## Brief:
Every line below must come back exactly as it stands, with the images omitted.

## Data shown:
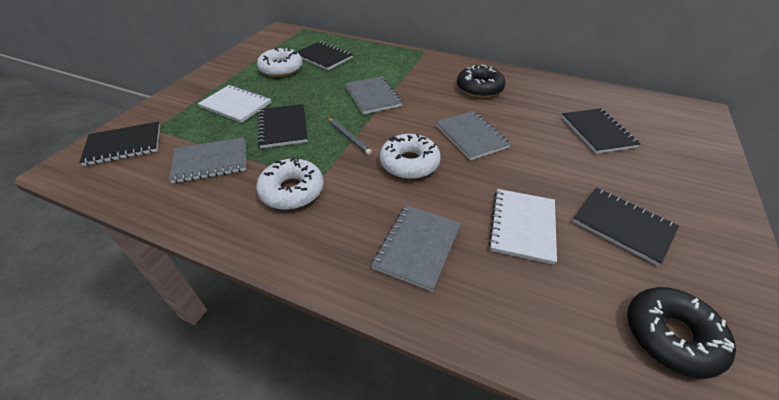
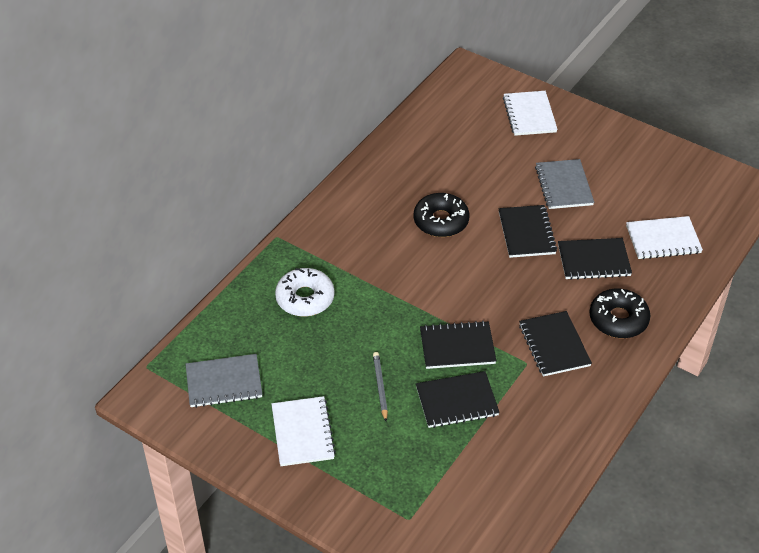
grey notebook: 4 -> 2
white donut: 3 -> 1
white notebook: 2 -> 3

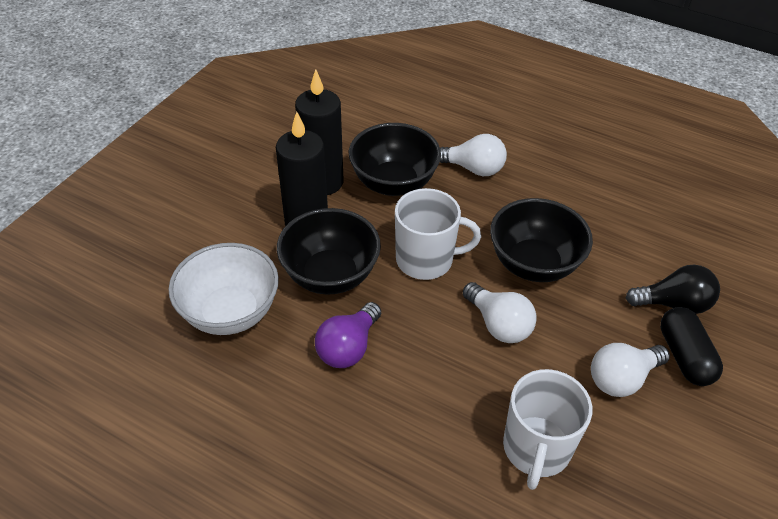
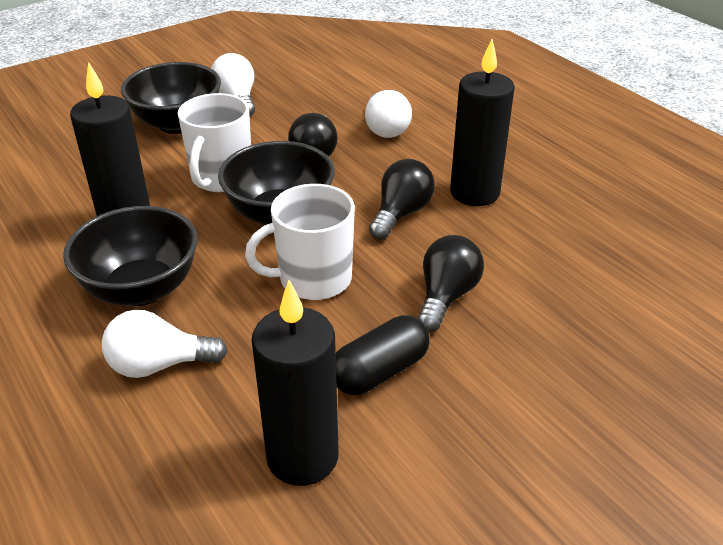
black candle: 2 -> 3
black light bulb: 1 -> 3
purple light bulb: 1 -> 0
white bowl: 1 -> 0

## Written solution:
grey notebook: 4 -> 2
white donut: 3 -> 1
white notebook: 2 -> 3

black candle: 2 -> 3
black light bulb: 1 -> 3
purple light bulb: 1 -> 0
white bowl: 1 -> 0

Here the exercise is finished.